• GIVEN REQUEST
In the listing below, arrange the lines from the line with "108: (987, 899)" to the line with "46: (56, 321)", both included, as a JSON list of strings with one string per line and blank lines left out.

• EXCERPTED DATA
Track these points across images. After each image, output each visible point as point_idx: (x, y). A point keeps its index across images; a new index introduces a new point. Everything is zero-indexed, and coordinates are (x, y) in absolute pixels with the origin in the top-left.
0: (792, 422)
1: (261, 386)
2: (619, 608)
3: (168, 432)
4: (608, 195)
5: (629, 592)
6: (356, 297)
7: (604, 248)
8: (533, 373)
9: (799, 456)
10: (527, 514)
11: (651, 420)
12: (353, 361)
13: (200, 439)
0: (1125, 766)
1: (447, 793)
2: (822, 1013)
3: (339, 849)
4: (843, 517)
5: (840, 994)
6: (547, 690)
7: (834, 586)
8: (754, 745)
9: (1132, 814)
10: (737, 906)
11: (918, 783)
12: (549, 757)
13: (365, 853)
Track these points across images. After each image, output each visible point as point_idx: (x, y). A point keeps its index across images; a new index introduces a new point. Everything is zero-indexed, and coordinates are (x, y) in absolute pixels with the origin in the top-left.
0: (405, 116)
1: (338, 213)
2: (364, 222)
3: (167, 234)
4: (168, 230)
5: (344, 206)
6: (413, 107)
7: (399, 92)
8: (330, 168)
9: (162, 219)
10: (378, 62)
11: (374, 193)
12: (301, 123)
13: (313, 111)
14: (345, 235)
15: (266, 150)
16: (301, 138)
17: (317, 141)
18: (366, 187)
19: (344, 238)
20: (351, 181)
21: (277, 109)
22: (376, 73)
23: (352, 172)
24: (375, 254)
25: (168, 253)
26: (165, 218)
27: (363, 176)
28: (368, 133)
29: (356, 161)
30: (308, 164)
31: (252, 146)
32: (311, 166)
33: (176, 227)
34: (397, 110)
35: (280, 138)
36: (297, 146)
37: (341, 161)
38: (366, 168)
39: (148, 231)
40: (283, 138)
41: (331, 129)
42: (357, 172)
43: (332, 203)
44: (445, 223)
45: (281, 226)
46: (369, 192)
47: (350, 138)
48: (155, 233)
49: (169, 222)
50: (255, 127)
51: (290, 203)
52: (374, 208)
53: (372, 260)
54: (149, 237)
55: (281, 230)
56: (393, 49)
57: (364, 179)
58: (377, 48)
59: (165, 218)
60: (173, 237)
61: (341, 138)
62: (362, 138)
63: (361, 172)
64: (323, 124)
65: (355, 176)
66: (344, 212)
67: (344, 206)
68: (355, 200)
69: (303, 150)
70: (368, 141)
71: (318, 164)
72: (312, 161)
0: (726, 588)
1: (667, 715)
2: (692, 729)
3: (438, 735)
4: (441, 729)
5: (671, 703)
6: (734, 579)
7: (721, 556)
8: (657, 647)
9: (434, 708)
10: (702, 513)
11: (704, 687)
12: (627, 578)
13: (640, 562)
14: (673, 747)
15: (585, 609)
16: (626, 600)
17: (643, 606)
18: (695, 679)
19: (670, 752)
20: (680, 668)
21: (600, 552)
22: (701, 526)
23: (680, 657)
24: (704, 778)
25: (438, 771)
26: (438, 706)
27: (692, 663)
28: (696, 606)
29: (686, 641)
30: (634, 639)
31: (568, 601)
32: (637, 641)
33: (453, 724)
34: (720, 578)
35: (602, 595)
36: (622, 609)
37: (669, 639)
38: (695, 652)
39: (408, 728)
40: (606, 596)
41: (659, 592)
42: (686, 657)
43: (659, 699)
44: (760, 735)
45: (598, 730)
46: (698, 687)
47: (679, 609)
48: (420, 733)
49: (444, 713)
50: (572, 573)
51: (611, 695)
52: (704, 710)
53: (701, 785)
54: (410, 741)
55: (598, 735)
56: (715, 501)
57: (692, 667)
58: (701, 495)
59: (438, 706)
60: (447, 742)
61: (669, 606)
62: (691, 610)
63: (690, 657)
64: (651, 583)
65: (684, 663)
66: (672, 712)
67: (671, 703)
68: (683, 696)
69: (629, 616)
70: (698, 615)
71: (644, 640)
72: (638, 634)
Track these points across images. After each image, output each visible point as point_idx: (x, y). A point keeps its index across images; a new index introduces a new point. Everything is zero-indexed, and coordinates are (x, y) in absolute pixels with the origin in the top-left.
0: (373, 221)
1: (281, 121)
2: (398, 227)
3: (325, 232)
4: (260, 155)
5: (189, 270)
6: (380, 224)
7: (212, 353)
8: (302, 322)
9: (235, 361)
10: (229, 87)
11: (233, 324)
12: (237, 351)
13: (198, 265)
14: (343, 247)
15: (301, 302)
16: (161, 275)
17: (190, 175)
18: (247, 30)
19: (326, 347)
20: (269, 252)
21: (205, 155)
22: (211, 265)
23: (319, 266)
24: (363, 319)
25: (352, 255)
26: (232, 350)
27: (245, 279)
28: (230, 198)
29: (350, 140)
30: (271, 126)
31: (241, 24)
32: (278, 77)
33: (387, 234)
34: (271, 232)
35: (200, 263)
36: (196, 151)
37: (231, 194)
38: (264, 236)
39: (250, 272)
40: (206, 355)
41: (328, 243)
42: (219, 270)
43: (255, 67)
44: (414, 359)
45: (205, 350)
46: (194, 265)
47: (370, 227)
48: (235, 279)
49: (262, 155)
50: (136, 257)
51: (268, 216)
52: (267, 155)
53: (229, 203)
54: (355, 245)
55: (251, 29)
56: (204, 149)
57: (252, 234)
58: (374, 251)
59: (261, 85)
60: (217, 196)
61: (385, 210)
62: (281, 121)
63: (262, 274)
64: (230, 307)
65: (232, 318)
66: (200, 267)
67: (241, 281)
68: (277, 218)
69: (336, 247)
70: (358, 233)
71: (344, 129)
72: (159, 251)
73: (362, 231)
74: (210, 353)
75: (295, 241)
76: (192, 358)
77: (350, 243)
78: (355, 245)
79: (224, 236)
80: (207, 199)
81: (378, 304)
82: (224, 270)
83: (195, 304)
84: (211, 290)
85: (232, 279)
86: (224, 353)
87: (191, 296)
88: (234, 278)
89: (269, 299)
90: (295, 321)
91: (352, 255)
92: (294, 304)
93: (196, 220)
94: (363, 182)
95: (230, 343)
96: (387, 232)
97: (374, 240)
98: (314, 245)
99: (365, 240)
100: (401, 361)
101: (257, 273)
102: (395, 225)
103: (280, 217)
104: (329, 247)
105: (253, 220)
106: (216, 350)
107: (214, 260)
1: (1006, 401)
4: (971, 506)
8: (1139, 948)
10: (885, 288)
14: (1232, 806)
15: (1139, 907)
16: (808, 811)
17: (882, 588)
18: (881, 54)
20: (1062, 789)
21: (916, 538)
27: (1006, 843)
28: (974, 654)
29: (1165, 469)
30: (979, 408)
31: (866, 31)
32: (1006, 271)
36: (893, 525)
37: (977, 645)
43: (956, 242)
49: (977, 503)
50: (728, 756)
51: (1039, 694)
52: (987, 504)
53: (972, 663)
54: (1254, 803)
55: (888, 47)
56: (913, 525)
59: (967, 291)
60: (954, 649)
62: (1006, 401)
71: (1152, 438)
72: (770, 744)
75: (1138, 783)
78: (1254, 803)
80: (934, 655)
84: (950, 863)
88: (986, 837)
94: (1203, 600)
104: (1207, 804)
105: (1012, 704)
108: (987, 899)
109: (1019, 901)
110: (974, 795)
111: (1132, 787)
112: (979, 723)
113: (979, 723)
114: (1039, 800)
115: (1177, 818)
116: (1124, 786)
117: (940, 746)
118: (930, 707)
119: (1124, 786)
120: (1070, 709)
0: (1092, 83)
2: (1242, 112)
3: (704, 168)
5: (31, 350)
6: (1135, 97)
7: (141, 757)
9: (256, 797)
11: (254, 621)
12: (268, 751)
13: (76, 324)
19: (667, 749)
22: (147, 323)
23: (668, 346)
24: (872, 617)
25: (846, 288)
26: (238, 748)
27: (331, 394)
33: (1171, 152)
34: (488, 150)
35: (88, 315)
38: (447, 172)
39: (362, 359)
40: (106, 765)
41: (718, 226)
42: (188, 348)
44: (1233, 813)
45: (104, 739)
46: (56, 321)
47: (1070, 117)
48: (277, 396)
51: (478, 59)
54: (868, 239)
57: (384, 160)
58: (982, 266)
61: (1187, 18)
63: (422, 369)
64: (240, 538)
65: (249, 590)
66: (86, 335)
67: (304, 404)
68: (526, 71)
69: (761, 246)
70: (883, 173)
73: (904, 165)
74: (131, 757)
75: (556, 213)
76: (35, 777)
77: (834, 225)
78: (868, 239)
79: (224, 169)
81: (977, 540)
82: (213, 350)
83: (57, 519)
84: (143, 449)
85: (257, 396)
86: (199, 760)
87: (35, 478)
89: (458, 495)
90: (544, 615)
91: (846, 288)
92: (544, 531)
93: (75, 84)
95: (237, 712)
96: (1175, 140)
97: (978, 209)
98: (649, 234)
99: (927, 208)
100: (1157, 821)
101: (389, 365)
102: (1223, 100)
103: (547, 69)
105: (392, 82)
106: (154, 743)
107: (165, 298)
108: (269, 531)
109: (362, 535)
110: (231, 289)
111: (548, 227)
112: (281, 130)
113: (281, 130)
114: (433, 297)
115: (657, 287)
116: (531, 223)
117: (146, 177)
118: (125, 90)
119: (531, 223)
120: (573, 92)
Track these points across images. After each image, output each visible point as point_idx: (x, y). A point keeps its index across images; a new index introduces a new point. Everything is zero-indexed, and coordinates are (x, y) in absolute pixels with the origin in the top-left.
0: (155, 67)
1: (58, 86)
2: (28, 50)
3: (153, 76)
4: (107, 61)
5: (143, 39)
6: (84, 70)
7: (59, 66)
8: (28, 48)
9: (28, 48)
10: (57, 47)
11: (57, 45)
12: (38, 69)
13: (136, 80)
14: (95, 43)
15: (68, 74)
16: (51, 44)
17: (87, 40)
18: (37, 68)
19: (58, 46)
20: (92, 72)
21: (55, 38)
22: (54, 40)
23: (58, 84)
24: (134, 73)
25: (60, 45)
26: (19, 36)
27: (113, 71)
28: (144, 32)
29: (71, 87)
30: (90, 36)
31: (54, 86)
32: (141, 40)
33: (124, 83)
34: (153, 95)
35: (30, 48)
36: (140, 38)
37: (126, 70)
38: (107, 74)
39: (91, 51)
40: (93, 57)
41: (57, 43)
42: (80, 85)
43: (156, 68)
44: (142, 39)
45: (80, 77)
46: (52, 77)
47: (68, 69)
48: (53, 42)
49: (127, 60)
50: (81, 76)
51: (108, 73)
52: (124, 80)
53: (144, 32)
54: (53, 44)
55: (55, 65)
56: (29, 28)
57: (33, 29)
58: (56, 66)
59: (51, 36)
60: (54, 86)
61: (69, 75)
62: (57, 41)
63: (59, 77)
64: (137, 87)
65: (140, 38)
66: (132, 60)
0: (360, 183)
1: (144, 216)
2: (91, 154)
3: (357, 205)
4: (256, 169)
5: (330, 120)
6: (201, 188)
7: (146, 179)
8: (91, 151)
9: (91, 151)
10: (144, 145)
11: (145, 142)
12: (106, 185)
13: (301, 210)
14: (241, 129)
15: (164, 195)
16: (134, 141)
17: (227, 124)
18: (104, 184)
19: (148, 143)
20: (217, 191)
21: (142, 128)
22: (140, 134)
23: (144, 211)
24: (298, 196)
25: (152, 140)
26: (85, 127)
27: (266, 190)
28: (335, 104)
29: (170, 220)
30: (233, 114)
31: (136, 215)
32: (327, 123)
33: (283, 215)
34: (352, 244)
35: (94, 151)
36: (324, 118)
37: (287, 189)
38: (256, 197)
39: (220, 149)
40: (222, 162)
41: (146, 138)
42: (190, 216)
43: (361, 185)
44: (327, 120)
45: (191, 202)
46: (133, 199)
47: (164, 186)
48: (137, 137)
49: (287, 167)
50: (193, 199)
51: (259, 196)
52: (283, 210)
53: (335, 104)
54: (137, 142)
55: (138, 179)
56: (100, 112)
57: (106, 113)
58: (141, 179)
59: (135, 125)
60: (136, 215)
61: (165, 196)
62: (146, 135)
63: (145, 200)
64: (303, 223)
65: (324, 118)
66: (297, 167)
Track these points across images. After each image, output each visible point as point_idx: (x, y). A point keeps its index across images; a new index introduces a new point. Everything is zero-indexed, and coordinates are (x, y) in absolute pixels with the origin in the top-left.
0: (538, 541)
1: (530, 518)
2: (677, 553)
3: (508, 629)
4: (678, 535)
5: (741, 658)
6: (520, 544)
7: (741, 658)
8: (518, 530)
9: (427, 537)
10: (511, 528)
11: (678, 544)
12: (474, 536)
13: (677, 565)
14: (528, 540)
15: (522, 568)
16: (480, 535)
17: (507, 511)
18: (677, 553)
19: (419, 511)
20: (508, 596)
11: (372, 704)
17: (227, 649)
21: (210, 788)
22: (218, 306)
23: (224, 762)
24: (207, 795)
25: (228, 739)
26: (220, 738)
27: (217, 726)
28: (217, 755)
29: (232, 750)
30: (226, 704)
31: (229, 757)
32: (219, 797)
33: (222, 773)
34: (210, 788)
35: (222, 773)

• EXERCISE RESPONSE
[
  "108: (987, 899)",
  "109: (1019, 901)",
  "110: (974, 795)",
  "111: (1132, 787)",
  "112: (979, 723)",
  "113: (979, 723)",
  "114: (1039, 800)",
  "115: (1177, 818)",
  "116: (1124, 786)",
  "117: (940, 746)",
  "118: (930, 707)",
  "119: (1124, 786)",
  "120: (1070, 709)",
  "0: (1092, 83)",
  "2: (1242, 112)",
  "3: (704, 168)",
  "5: (31, 350)",
  "6: (1135, 97)",
  "7: (141, 757)",
  "9: (256, 797)",
  "11: (254, 621)",
  "12: (268, 751)",
  "13: (76, 324)",
  "19: (667, 749)",
  "22: (147, 323)",
  "23: (668, 346)",
  "24: (872, 617)",
  "25: (846, 288)",
  "26: (238, 748)",
  "27: (331, 394)",
  "33: (1171, 152)",
  "34: (488, 150)",
  "35: (88, 315)",
  "38: (447, 172)",
  "39: (362, 359)",
  "40: (106, 765)",
  "41: (718, 226)",
  "42: (188, 348)",
  "44: (1233, 813)",
  "45: (104, 739)",
  "46: (56, 321)"
]